An answer that reproduces all the entries exactly is what is needed.
------------------------
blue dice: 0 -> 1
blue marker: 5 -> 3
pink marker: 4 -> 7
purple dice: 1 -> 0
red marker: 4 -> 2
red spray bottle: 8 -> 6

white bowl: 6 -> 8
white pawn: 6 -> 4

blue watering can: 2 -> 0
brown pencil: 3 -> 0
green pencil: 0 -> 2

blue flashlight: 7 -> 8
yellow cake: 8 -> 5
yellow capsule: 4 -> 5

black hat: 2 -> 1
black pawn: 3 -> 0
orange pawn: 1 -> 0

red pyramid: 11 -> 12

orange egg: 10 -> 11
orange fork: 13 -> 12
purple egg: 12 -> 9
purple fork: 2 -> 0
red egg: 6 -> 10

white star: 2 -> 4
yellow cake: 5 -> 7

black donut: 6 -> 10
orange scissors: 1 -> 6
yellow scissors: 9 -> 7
------------------------
▶ Answer to this exercise
blue dice: 0 -> 1
blue marker: 5 -> 3
pink marker: 4 -> 7
purple dice: 1 -> 0
red marker: 4 -> 2
red spray bottle: 8 -> 6

white bowl: 6 -> 8
white pawn: 6 -> 4

blue watering can: 2 -> 0
brown pencil: 3 -> 0
green pencil: 0 -> 2

blue flashlight: 7 -> 8
yellow cake: 8 -> 5
yellow capsule: 4 -> 5

black hat: 2 -> 1
black pawn: 3 -> 0
orange pawn: 1 -> 0

red pyramid: 11 -> 12

orange egg: 10 -> 11
orange fork: 13 -> 12
purple egg: 12 -> 9
purple fork: 2 -> 0
red egg: 6 -> 10

white star: 2 -> 4
yellow cake: 5 -> 7

black donut: 6 -> 10
orange scissors: 1 -> 6
yellow scissors: 9 -> 7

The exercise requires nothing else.